§ **Task details**
Make an exact copy of the data below, leaving out every picture.
---- Data provided
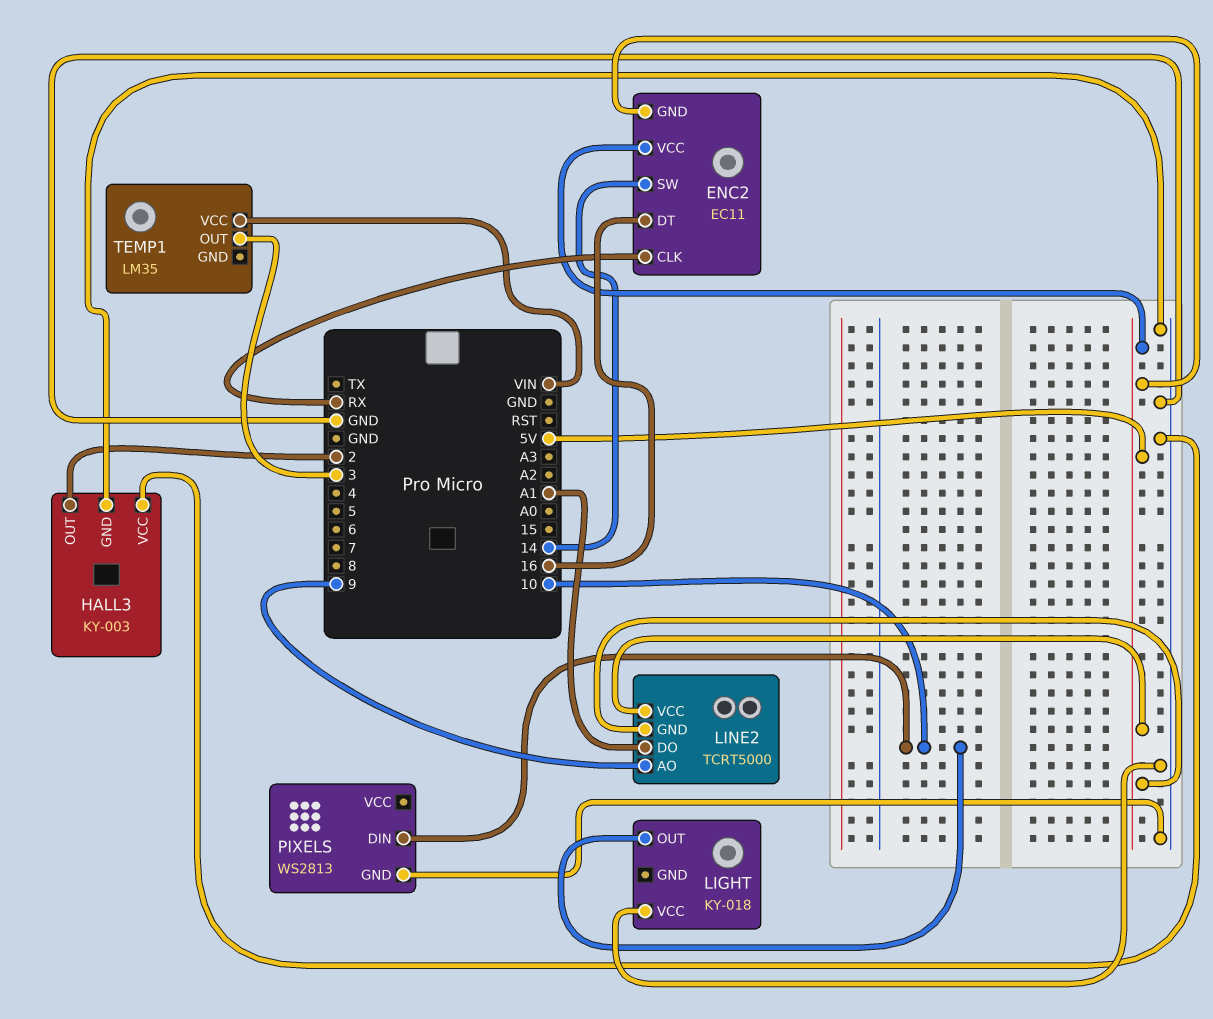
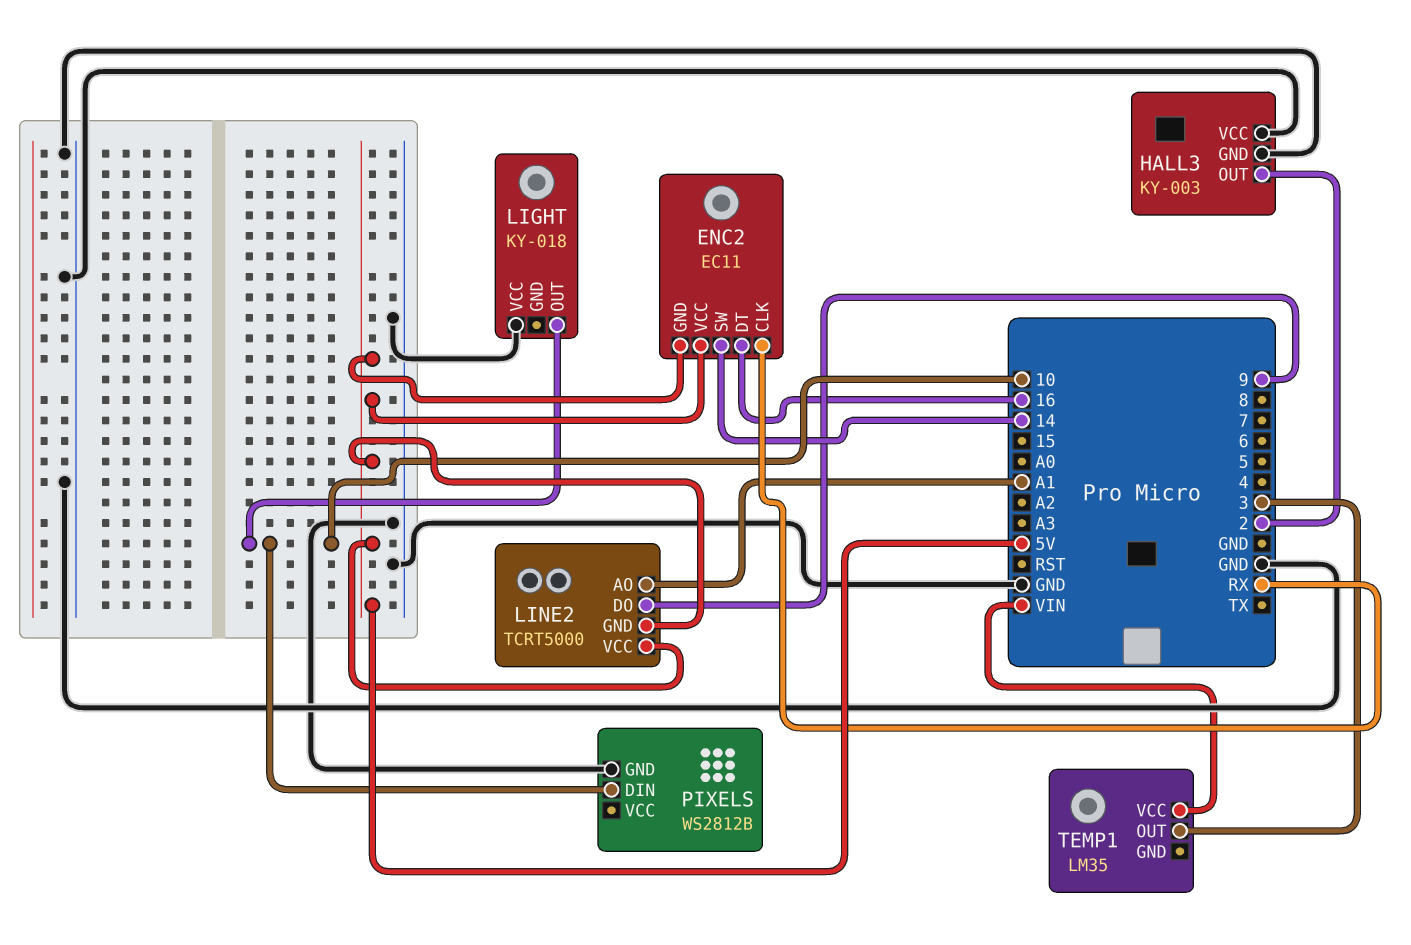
LINE2 pin AO: 9 -> A1
LINE2 pin DO: A1 -> 9
PIXELS: WS2813 -> WS2812B

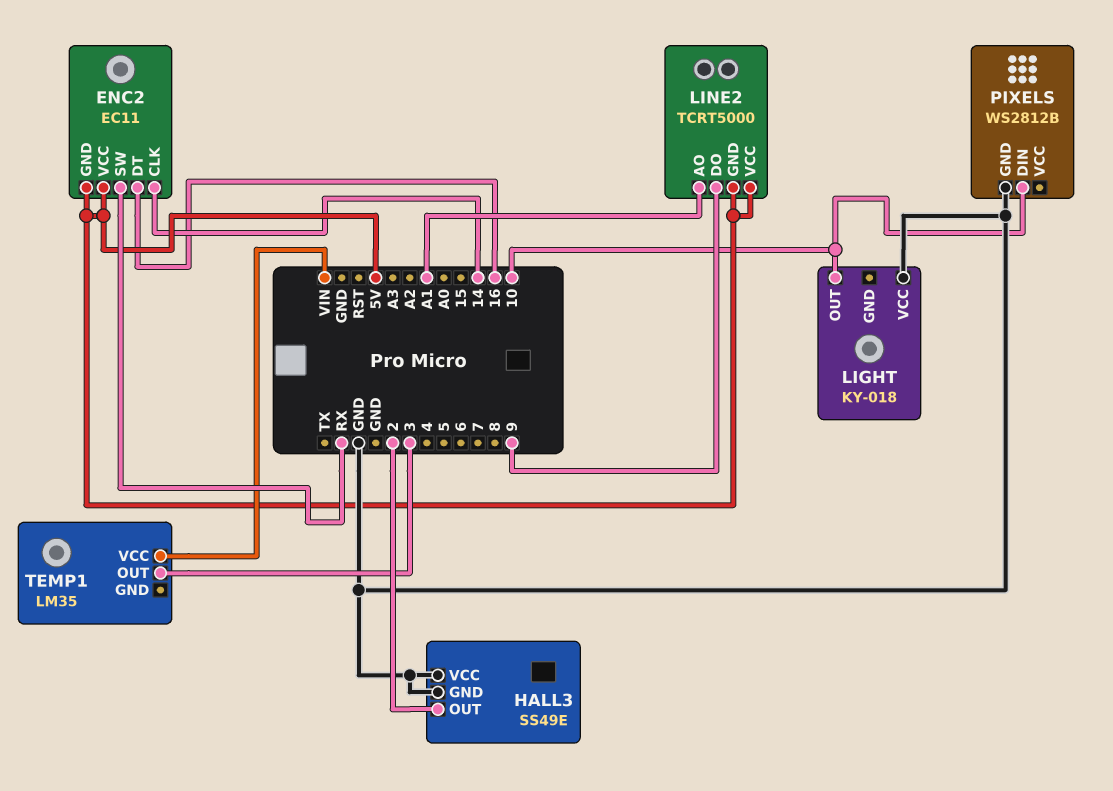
ENC2 pin CLK: RX -> 14
ENC2 pin SW: 14 -> RX
HALL3: KY-003 -> SS49E

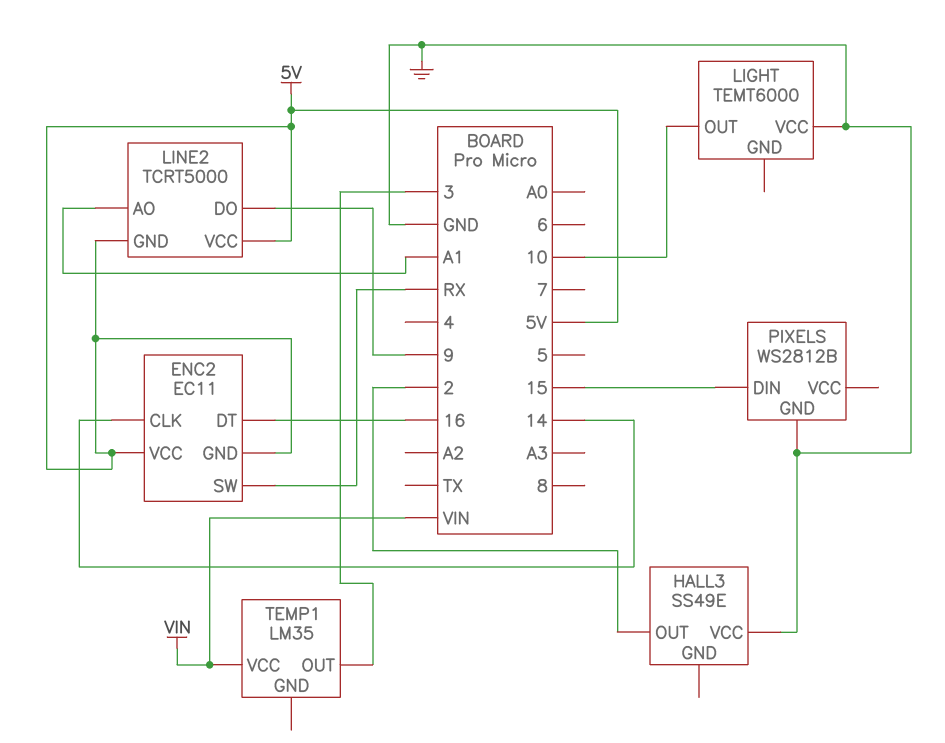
HALL3 pin GND: GND -> none
LIGHT: KY-018 -> TEMT6000
PIXELS pin DIN: 10 -> 15

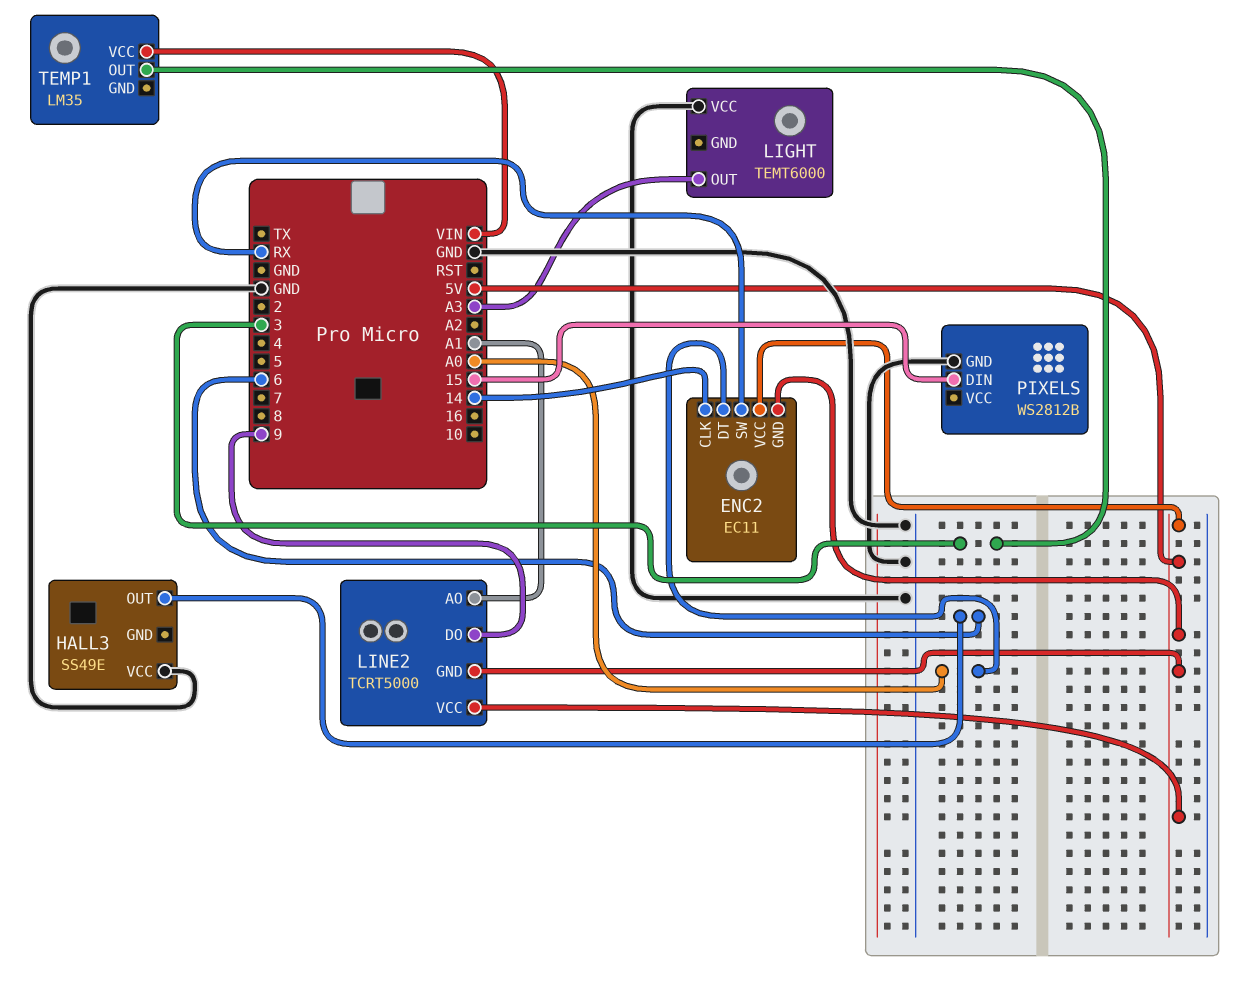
ENC2 pin DT: 16 -> A0
HALL3 pin OUT: 2 -> 6
LIGHT pin OUT: 10 -> A3

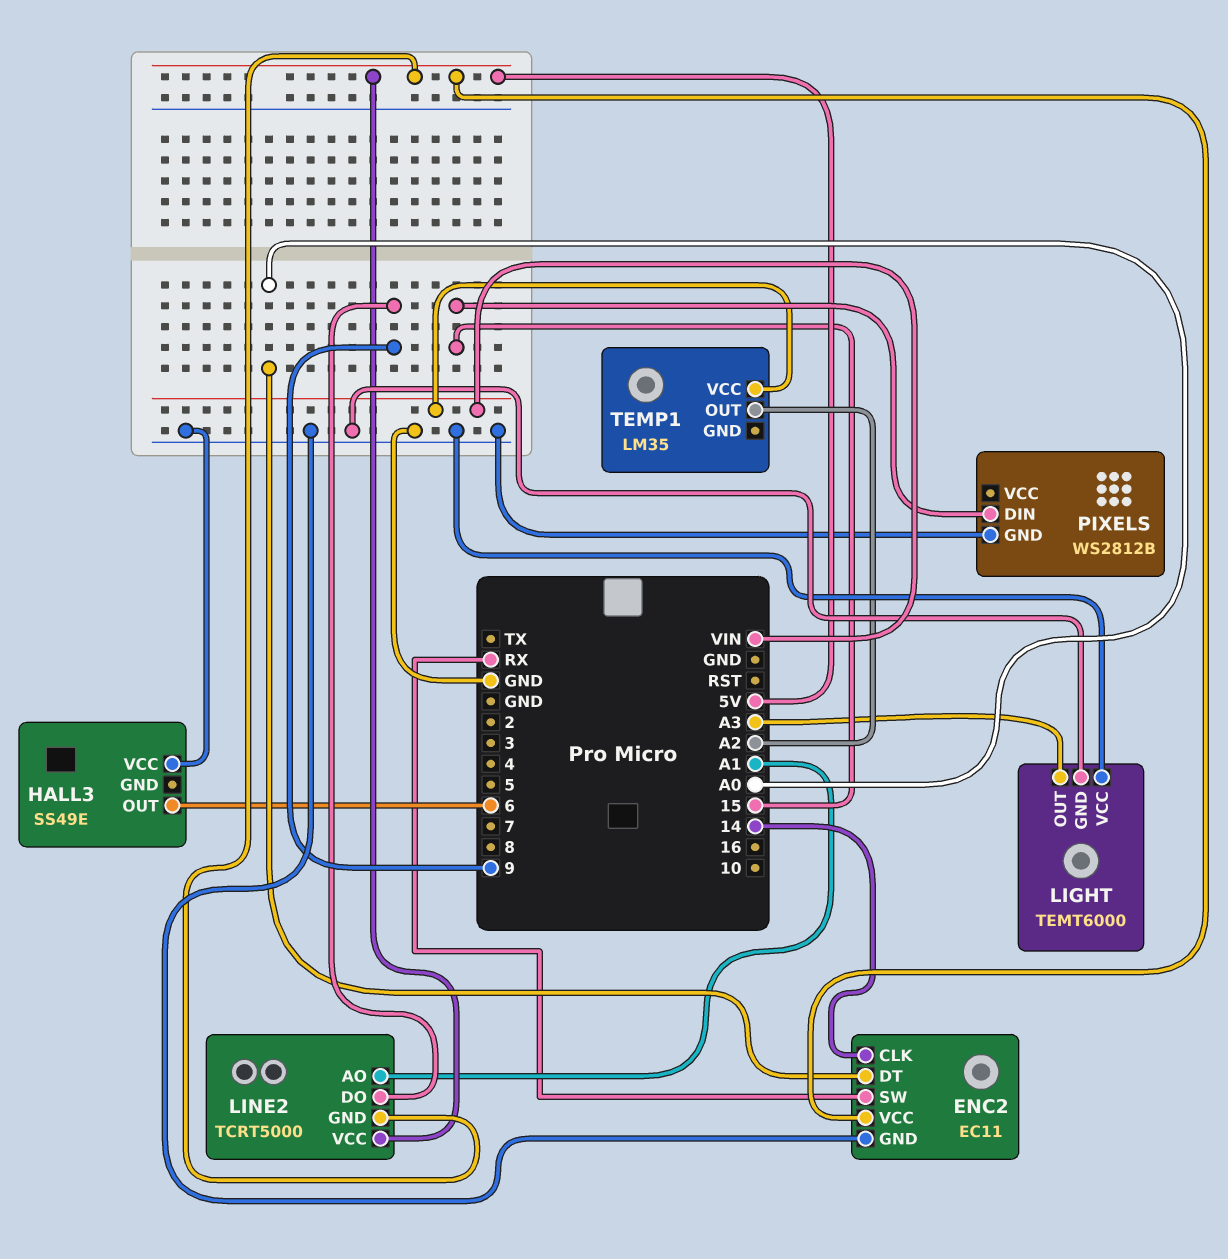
ENC2 pin GND: 5V -> GND
LIGHT pin GND: none -> GND
TEMP1 pin OUT: 3 -> A2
--------
§ **Exercise answer**
LINE2 pin AO: 9 -> A1
LINE2 pin DO: A1 -> 9
PIXELS: WS2813 -> WS2812B

ENC2 pin CLK: RX -> 14
ENC2 pin SW: 14 -> RX
HALL3: KY-003 -> SS49E

HALL3 pin GND: GND -> none
LIGHT: KY-018 -> TEMT6000
PIXELS pin DIN: 10 -> 15

ENC2 pin DT: 16 -> A0
HALL3 pin OUT: 2 -> 6
LIGHT pin OUT: 10 -> A3

ENC2 pin GND: 5V -> GND
LIGHT pin GND: none -> GND
TEMP1 pin OUT: 3 -> A2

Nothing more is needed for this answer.